§ **Directions**:
Update the records below by changing every instance of "orange fabric jacket" to "orange nylon jacket" and leaving all other text untouched. Omit the pictures from the result.
··· Extracted information ···
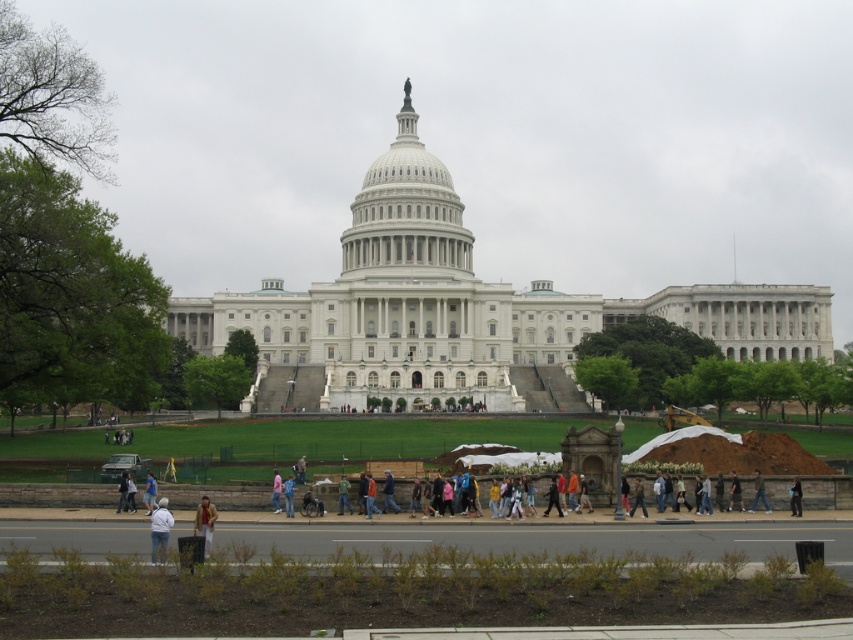
Question: Which object appears farthest from the camera in this image?

Choices:
 (A) light blue shirt at lower center
 (B) dark blue jacket at lower center

Answer: (B)

Question: Is light brown leather jacket at lower left below light brown leather jacket at center?

Choices:
 (A) no
 (B) yes

Answer: (B)

Question: Does blue denim jeans at center appear under dark blue jacket at lower center?

Choices:
 (A) no
 (B) yes

Answer: (B)

Question: Is white cotton shirt at lower center bigger than orange fabric jacket at center?

Choices:
 (A) no
 (B) yes

Answer: (B)

Question: Which object is positioned closest to the light brown leather jacket at lower center?

Choices:
 (A) orange fabric jacket at center
 (B) white matte person at center
 (C) dark brown leather jacket at lower right

Answer: (B)

Question: Which point is farther to the camera?

Choices:
 (A) white matte person at center
 (B) blue denim jeans at center
 (C) camouflage jacket at lower center
 (D) orange fabric jacket at center

Answer: (A)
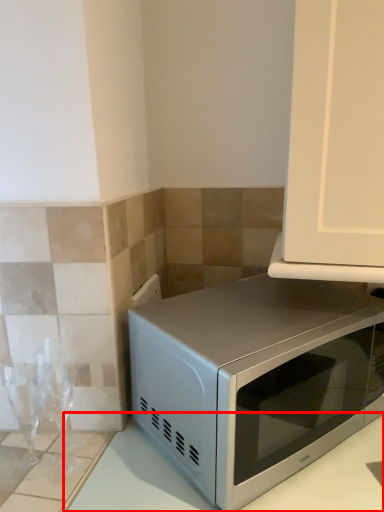
Question: From the image's perspective, what is the correct spatial relationship of counter top (annotated by the red box) in relation to microwave oven?

Choices:
 (A) below
 (B) above

Answer: (A)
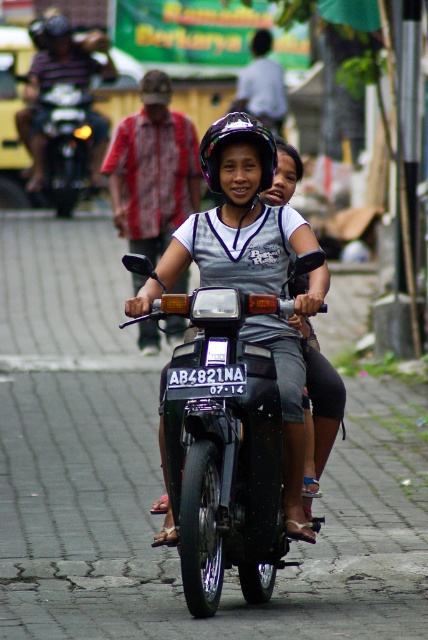
Which of these two, black glossy motorcycle at center or matte black helmet at center, stands shorter?

With less height is black glossy motorcycle at center.

Can you confirm if black glossy motorcycle at center is positioned to the left of matte black helmet at center?

No, black glossy motorcycle at center is not to the left of matte black helmet at center.

The height and width of the screenshot is (640, 428). I want to click on black glossy motorcycle at center, so click(223, 448).

Between black glossy motorcycle at center and shiny black motorcycle at left, which one appears on the left side from the viewer's perspective?

shiny black motorcycle at left

Between black glossy motorcycle at center and shiny black motorcycle at left, which one appears on the right side from the viewer's perspective?

From the viewer's perspective, black glossy motorcycle at center appears more on the right side.

Between point (240, 566) and point (51, 102), which one is positioned in front?

Positioned in front is point (240, 566).

Identify the location of black glossy motorcycle at center. (223, 448).

Does point (67, 45) come farther from viewer compared to point (261, 154)?

Yes, point (67, 45) is behind point (261, 154).

In the scene shown: Can you confirm if matte black helmet at upper center is taller than matte black helmet at center?

No.

Does point (89, 51) lie in front of point (214, 168)?

No, it is behind (214, 168).

Where is `matte black helmet at upper center`? matte black helmet at upper center is located at coordinates (59, 76).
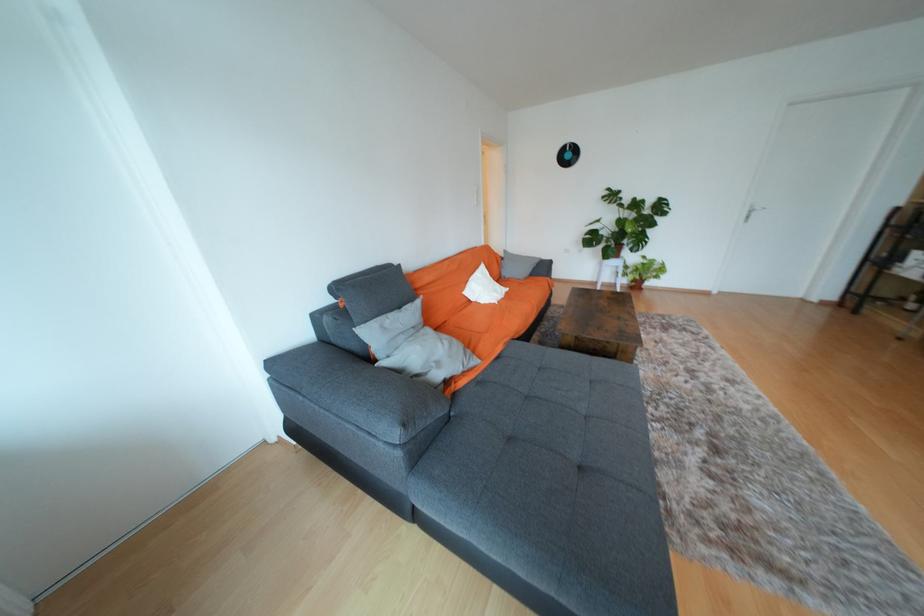
Can you provide the coordinates for the right terracotta planter in this image? Please return your answer as a coordinate pair (x, y).

(638, 284)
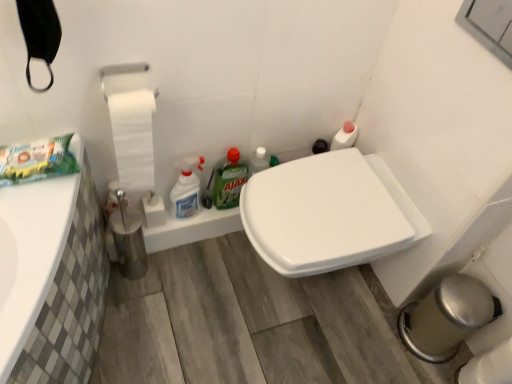
What are the coordinates of `vacant area on top of white glossy toilet seat at center (from a real-world perspective)` in the screenshot? It's located at (324, 203).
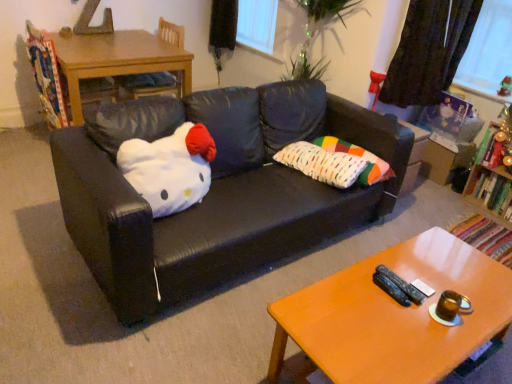
Image resolution: width=512 pixels, height=384 pixels. Find the location of `vacant point to the left of wooden bookshelf at right`. vacant point to the left of wooden bookshelf at right is located at coordinates (453, 204).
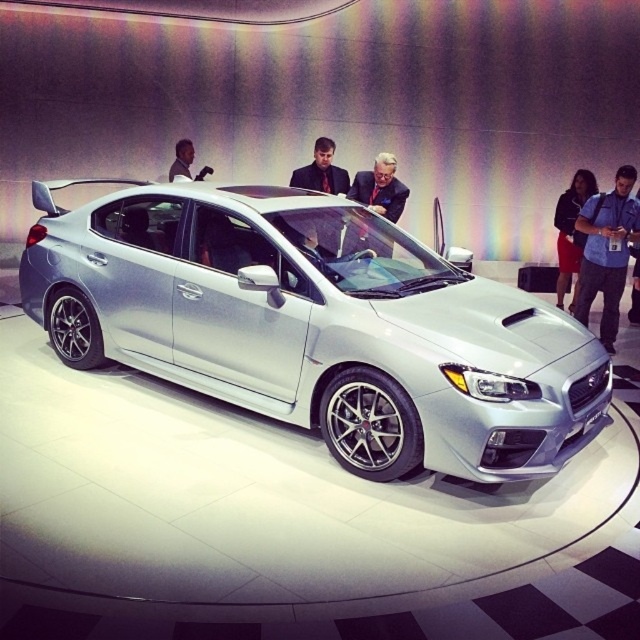
Question: Is matte black suit at center above blue fabric shirt at right?

Choices:
 (A) yes
 (B) no

Answer: (A)

Question: Does red skirt at lower right have a larger size compared to dark brown suit at center?

Choices:
 (A) no
 (B) yes

Answer: (B)

Question: Estimate the real-world distances between objects in this image. Which object is closer to the blue fabric camera at right?

Choices:
 (A) silver metallic car at center
 (B) red skirt at lower right
 (C) blue fabric shirt at right

Answer: (B)

Question: Is silver metallic car at center behind matte black suit at center?

Choices:
 (A) no
 (B) yes

Answer: (A)

Question: Which is nearer to the dark suit at center?

Choices:
 (A) dark skin smooth face at upper center
 (B) red skirt at lower right

Answer: (A)

Question: Which object appears farthest from the camera in this image?

Choices:
 (A) dark skin smooth face at upper center
 (B) blue fabric camera at right
 (C) dark suit at center

Answer: (A)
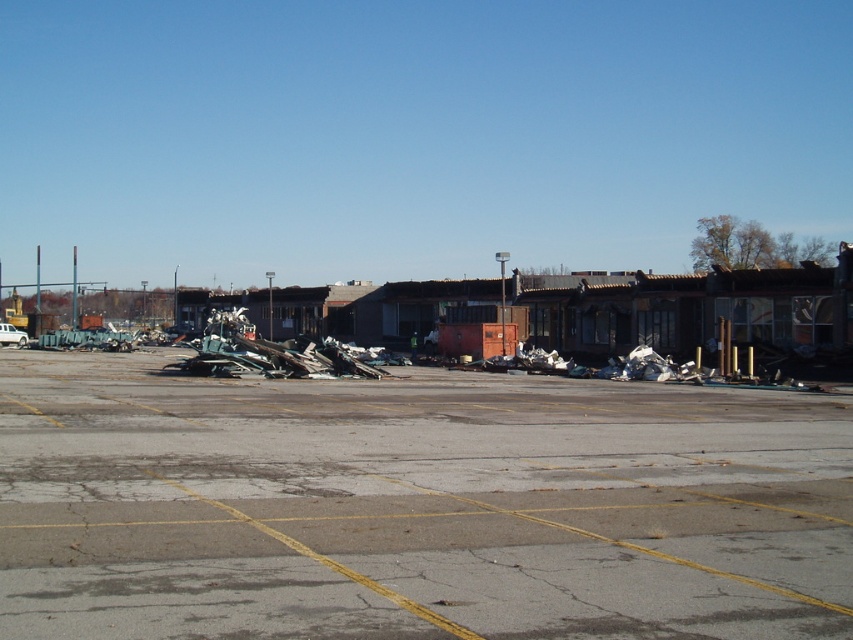
Question: Can you confirm if gray asphalt parking lot at center is positioned to the left of white matte truck at center?

Choices:
 (A) yes
 (B) no

Answer: (B)

Question: From the image, what is the correct spatial relationship of gray asphalt parking lot at center in relation to white matte truck at center?

Choices:
 (A) below
 (B) above

Answer: (A)

Question: Which point appears closest to the camera in this image?

Choices:
 (A) (395, 577)
 (B) (13, 332)

Answer: (A)

Question: Which of the following is the closest to the observer?

Choices:
 (A) gray asphalt parking lot at center
 (B) white matte truck at center

Answer: (A)

Question: Is gray asphalt parking lot at center smaller than white matte truck at center?

Choices:
 (A) yes
 (B) no

Answer: (B)

Question: Which point is farther to the camera?

Choices:
 (A) (57, 458)
 (B) (12, 330)

Answer: (B)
···
§ **Response below**:
Question: Which object appears farthest from the camera in this image?

Choices:
 (A) light blue shirt at lower center
 (B) dark blue jacket at lower center

Answer: (B)

Question: Is light brown leather jacket at lower left below light brown leather jacket at center?

Choices:
 (A) no
 (B) yes

Answer: (B)

Question: Does blue denim jeans at center appear under dark blue jacket at lower center?

Choices:
 (A) no
 (B) yes

Answer: (B)

Question: Is white cotton shirt at lower center bigger than orange nylon jacket at center?

Choices:
 (A) no
 (B) yes

Answer: (B)

Question: Which object is positioned closest to the light brown leather jacket at lower center?

Choices:
 (A) orange nylon jacket at center
 (B) white matte person at center
 (C) dark brown leather jacket at lower right

Answer: (B)

Question: Which point is farther to the camera?

Choices:
 (A) white matte person at center
 (B) blue denim jeans at center
 (C) camouflage jacket at lower center
 (D) orange nylon jacket at center

Answer: (A)
Question: From the image's perspective, what is the correct spatial relationship of counter top (annotated by the red box) in relation to microwave oven?

Choices:
 (A) below
 (B) above

Answer: (A)
Which of these two, black glossy motorcycle at center or matte black helmet at center, stands shorter?

With less height is black glossy motorcycle at center.

Can you confirm if black glossy motorcycle at center is positioned to the left of matte black helmet at center?

No, black glossy motorcycle at center is not to the left of matte black helmet at center.

The height and width of the screenshot is (640, 428). I want to click on black glossy motorcycle at center, so click(223, 448).

Between black glossy motorcycle at center and shiny black motorcycle at left, which one appears on the left side from the viewer's perspective?

shiny black motorcycle at left

Between black glossy motorcycle at center and shiny black motorcycle at left, which one appears on the right side from the viewer's perspective?

From the viewer's perspective, black glossy motorcycle at center appears more on the right side.

Between point (240, 566) and point (51, 102), which one is positioned in front?

Positioned in front is point (240, 566).

Identify the location of black glossy motorcycle at center. (223, 448).

Does point (67, 45) come farther from viewer compared to point (261, 154)?

Yes, point (67, 45) is behind point (261, 154).

In the scene shown: Can you confirm if matte black helmet at upper center is taller than matte black helmet at center?

No.

Does point (89, 51) lie in front of point (214, 168)?

No, it is behind (214, 168).

Where is `matte black helmet at upper center`? matte black helmet at upper center is located at coordinates (59, 76).
Can you provide the coordinates for the right terracotta planter in this image? Please return your answer as a coordinate pair (x, y).

(638, 284)
What are the coordinates of `vacant area on top of white glossy toilet seat at center (from a real-world perspective)` in the screenshot? It's located at (324, 203).
Image resolution: width=512 pixels, height=384 pixels. Find the location of `vacant point to the left of wooden bookshelf at right`. vacant point to the left of wooden bookshelf at right is located at coordinates (453, 204).
Question: Is matte black suit at center above blue fabric shirt at right?

Choices:
 (A) yes
 (B) no

Answer: (A)

Question: Does red skirt at lower right have a larger size compared to dark brown suit at center?

Choices:
 (A) no
 (B) yes

Answer: (B)

Question: Estimate the real-world distances between objects in this image. Which object is closer to the blue fabric camera at right?

Choices:
 (A) silver metallic car at center
 (B) red skirt at lower right
 (C) blue fabric shirt at right

Answer: (B)

Question: Is silver metallic car at center behind matte black suit at center?

Choices:
 (A) no
 (B) yes

Answer: (A)

Question: Which is nearer to the dark suit at center?

Choices:
 (A) dark skin smooth face at upper center
 (B) red skirt at lower right

Answer: (A)

Question: Which object appears farthest from the camera in this image?

Choices:
 (A) dark skin smooth face at upper center
 (B) blue fabric camera at right
 (C) dark suit at center

Answer: (A)
Question: Can you confirm if gray asphalt parking lot at center is positioned to the left of white matte truck at center?

Choices:
 (A) yes
 (B) no

Answer: (B)

Question: From the image, what is the correct spatial relationship of gray asphalt parking lot at center in relation to white matte truck at center?

Choices:
 (A) below
 (B) above

Answer: (A)

Question: Which point appears closest to the camera in this image?

Choices:
 (A) (395, 577)
 (B) (13, 332)

Answer: (A)

Question: Which of the following is the closest to the observer?

Choices:
 (A) gray asphalt parking lot at center
 (B) white matte truck at center

Answer: (A)

Question: Is gray asphalt parking lot at center smaller than white matte truck at center?

Choices:
 (A) yes
 (B) no

Answer: (B)

Question: Which point is farther to the camera?

Choices:
 (A) (57, 458)
 (B) (12, 330)

Answer: (B)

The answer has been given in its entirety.